[Task to complete] For the records that follow, work out how many lines include "BUZZER" and give only that count.
(Excerpted data begins)
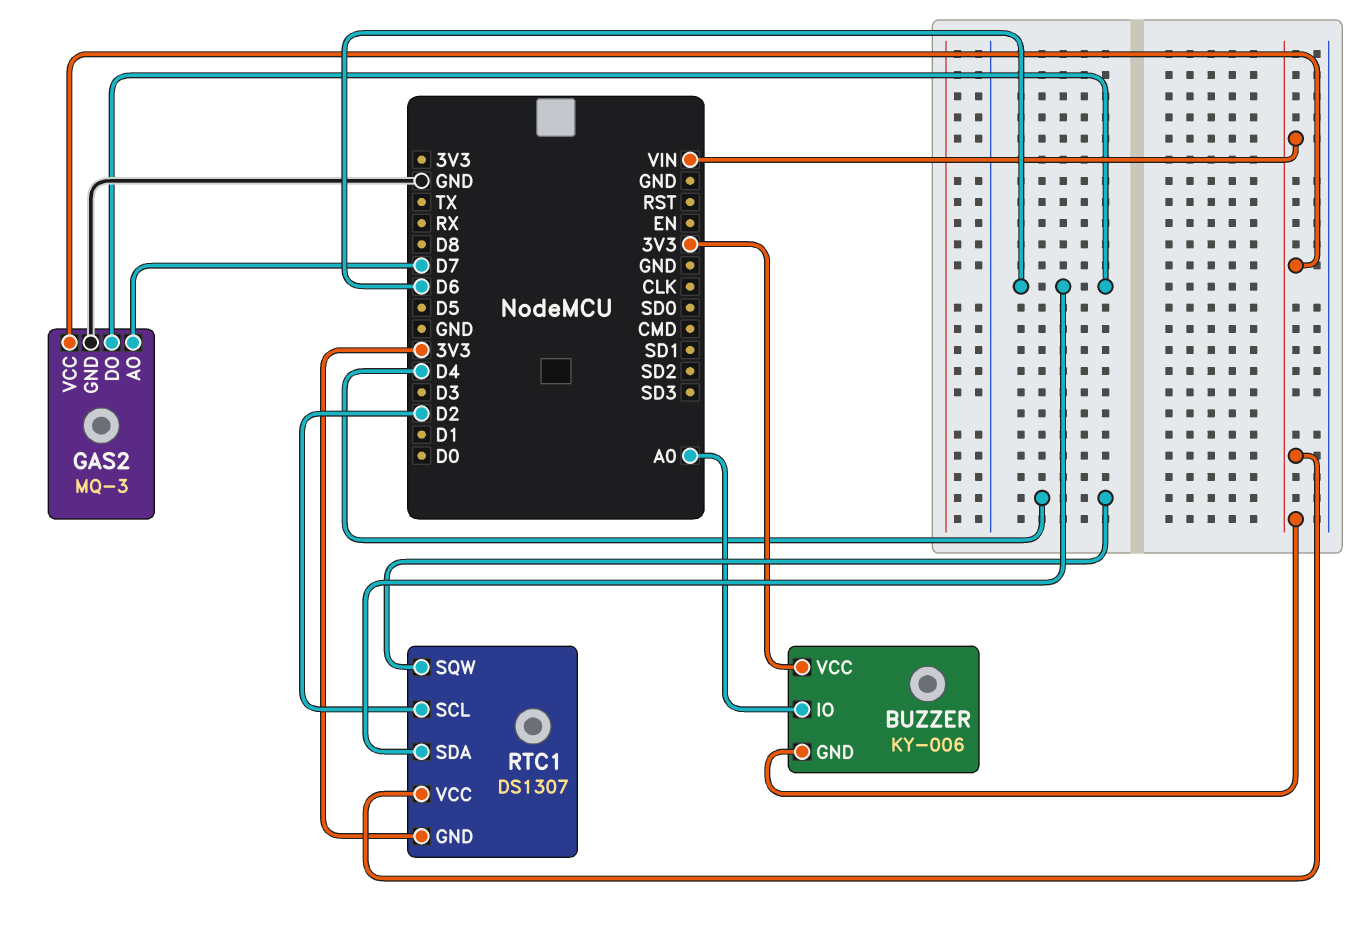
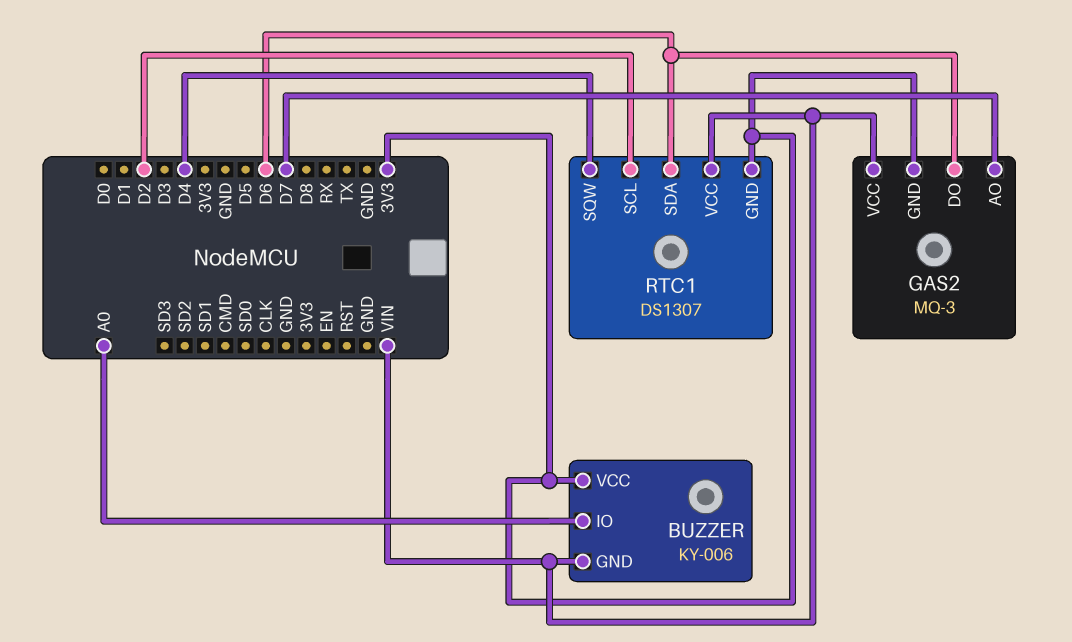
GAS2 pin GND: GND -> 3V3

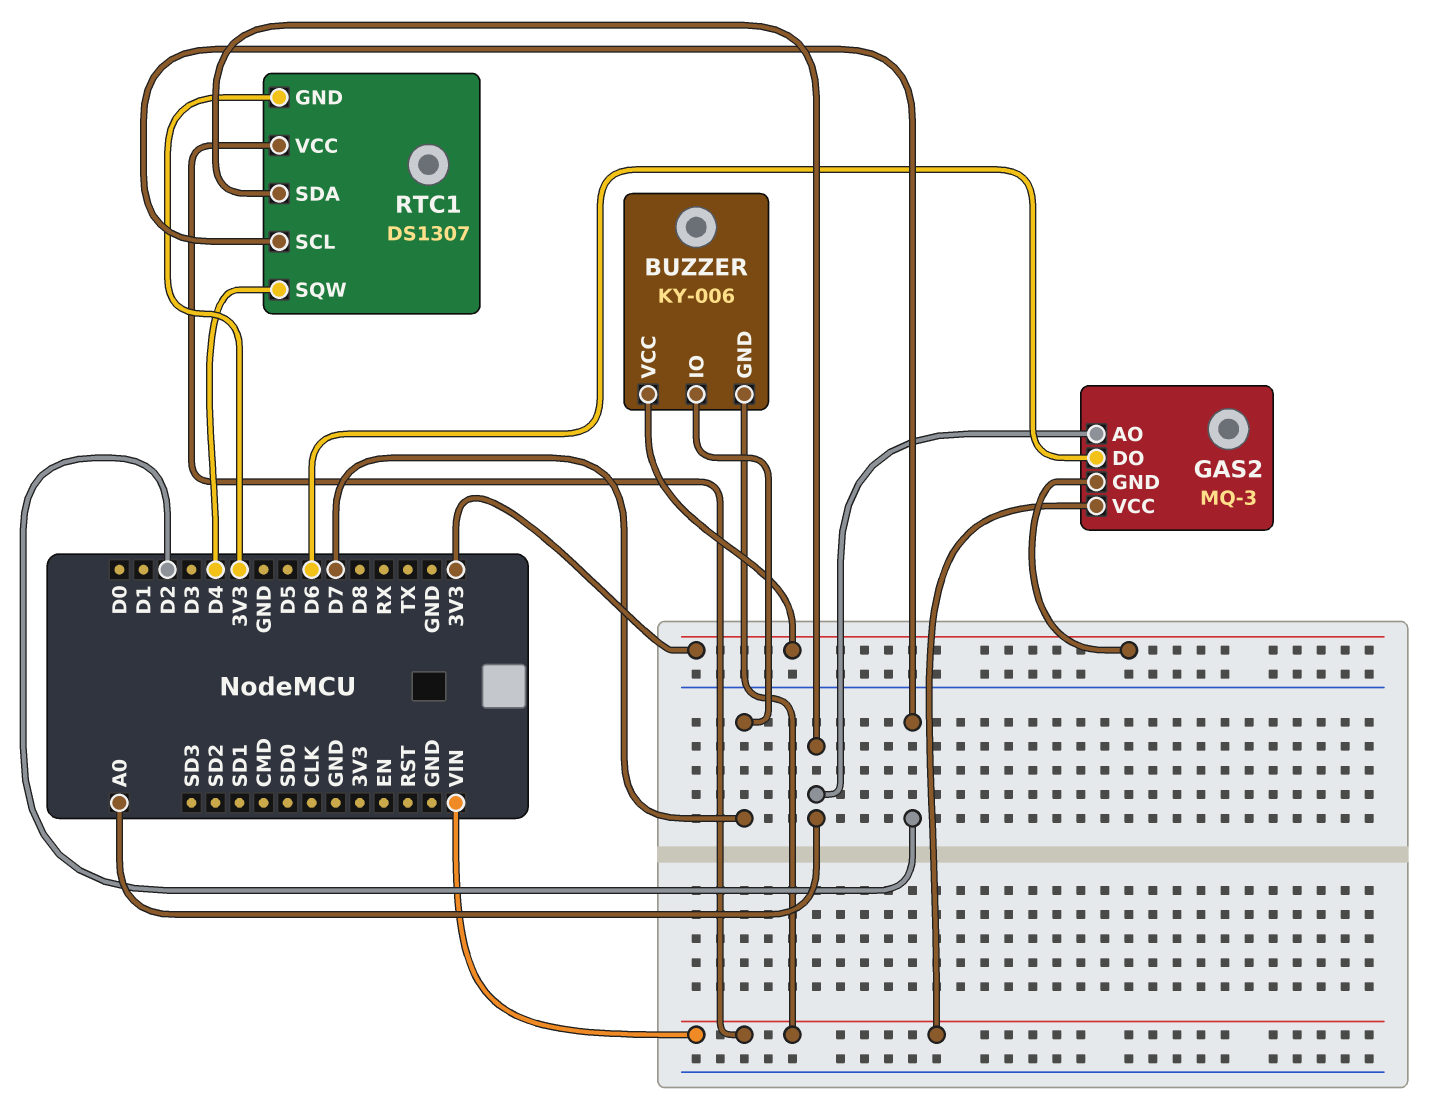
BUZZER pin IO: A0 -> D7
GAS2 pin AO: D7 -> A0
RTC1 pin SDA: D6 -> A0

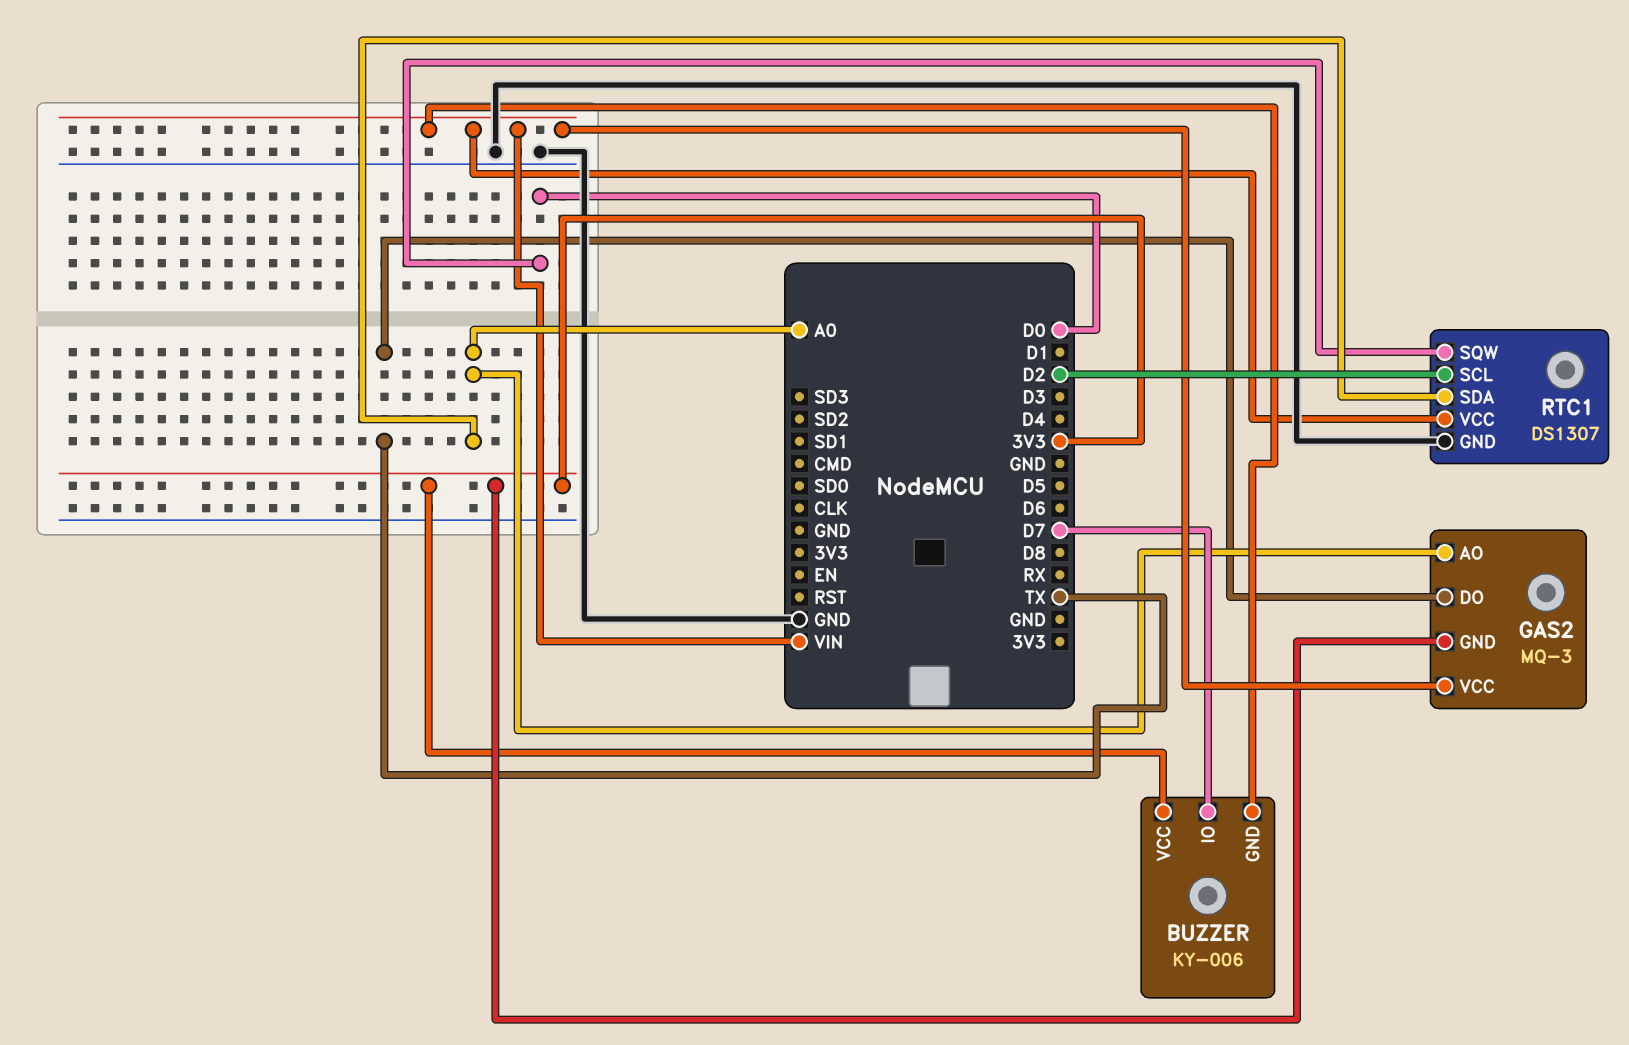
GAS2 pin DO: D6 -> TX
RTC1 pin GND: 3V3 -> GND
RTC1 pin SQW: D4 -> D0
(Excerpted data ends)
(Excerpted data begins)
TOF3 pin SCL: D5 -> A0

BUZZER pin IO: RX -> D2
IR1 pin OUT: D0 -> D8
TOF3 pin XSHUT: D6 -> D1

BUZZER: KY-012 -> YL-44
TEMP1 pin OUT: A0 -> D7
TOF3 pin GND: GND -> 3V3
(Excerpted data ends)
(Excerpted data begins)
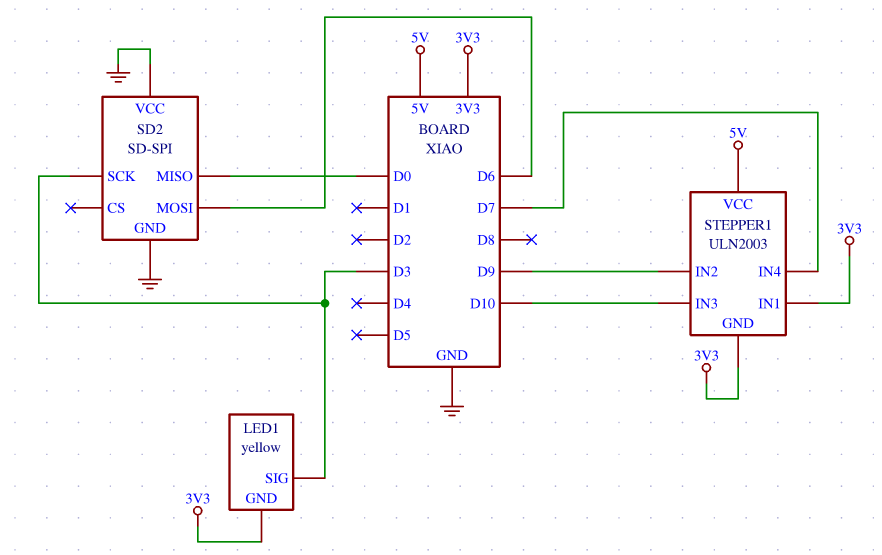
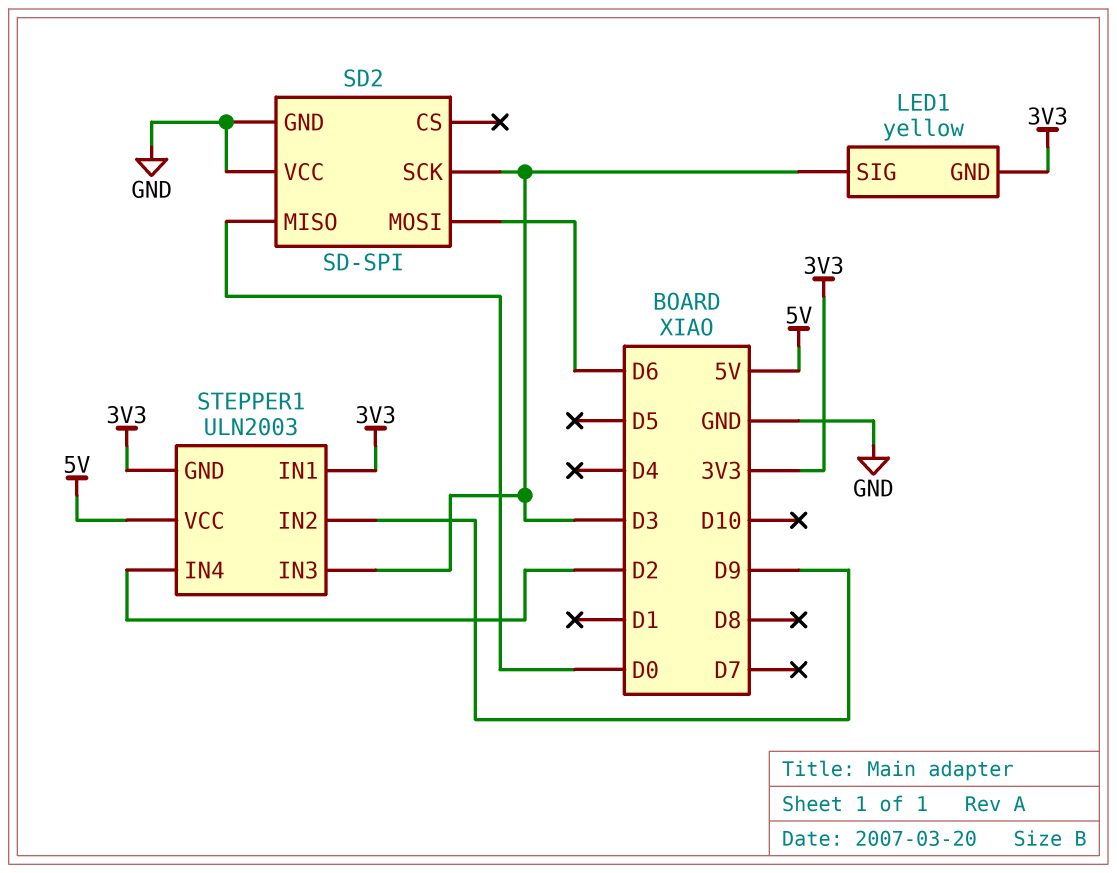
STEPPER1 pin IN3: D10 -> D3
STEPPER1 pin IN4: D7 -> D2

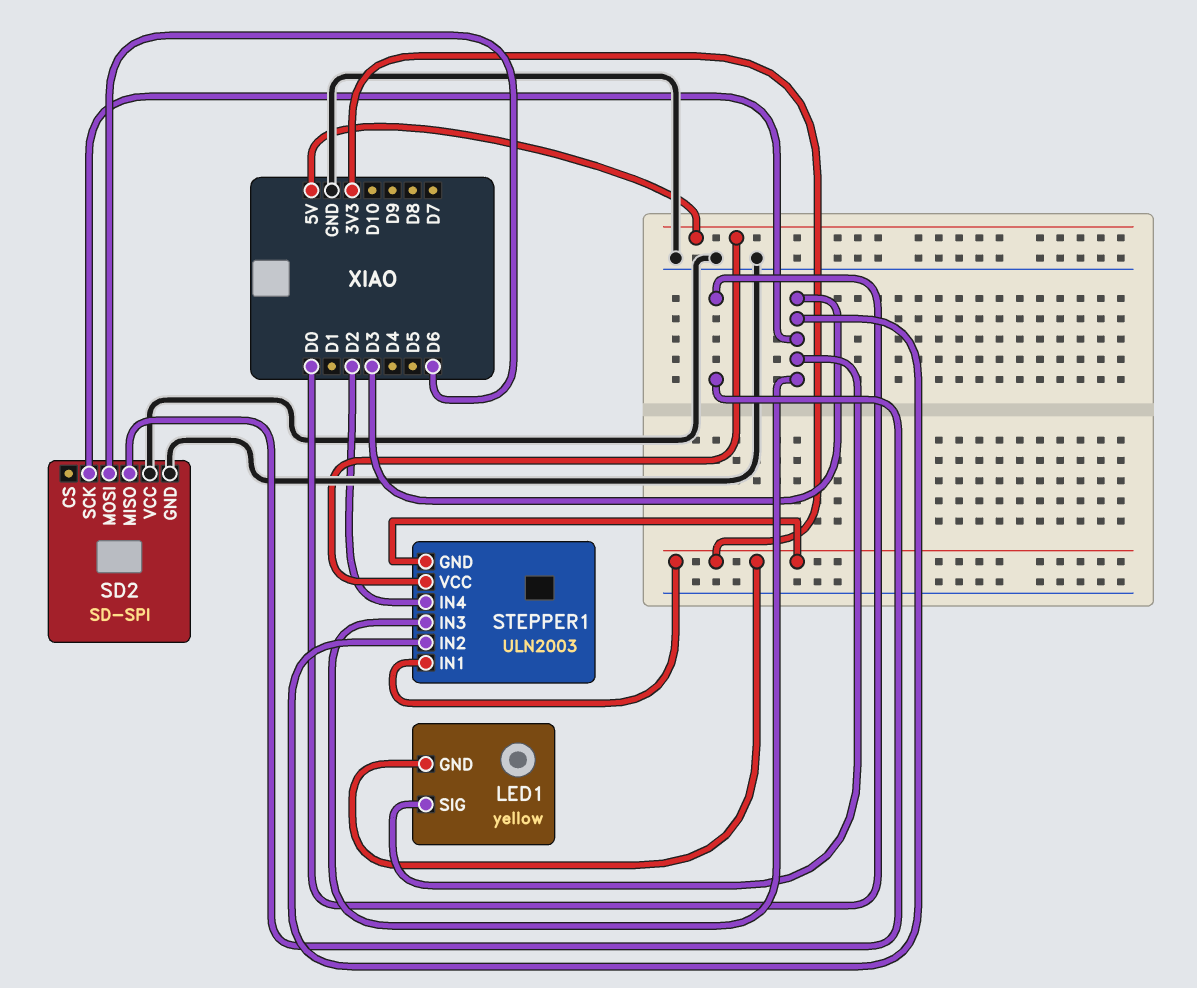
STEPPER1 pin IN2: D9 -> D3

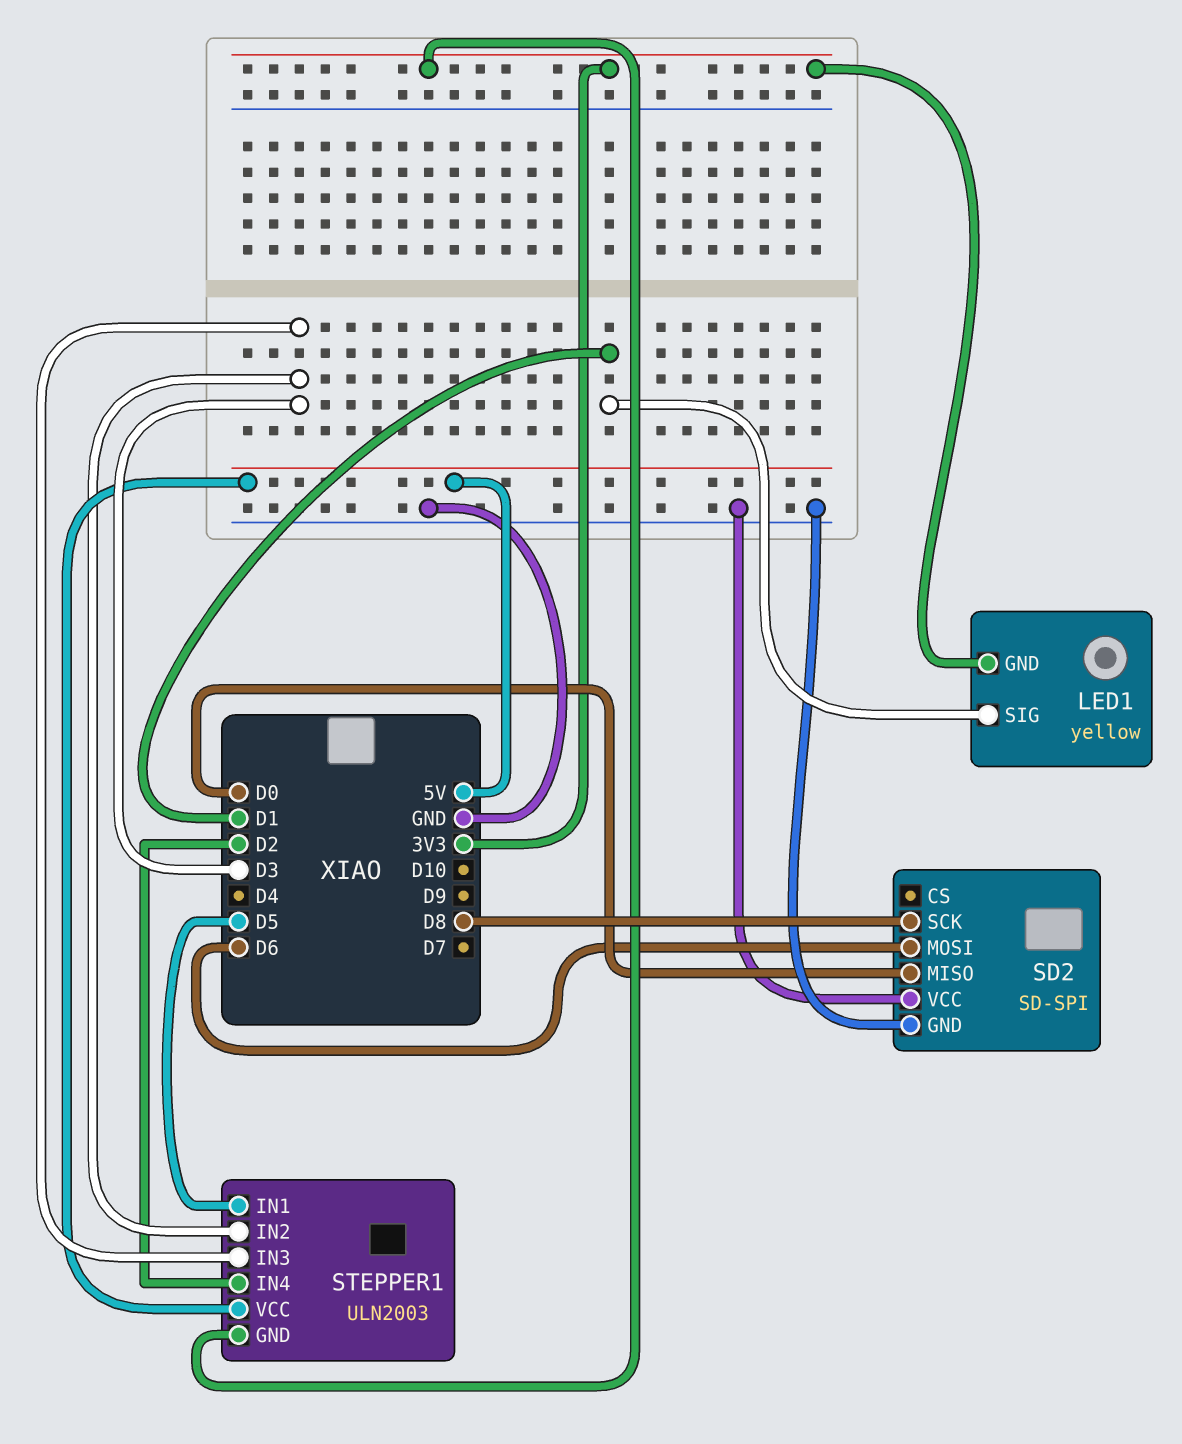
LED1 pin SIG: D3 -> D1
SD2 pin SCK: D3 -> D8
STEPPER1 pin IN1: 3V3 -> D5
(Excerpted data ends)
[Written solution] 3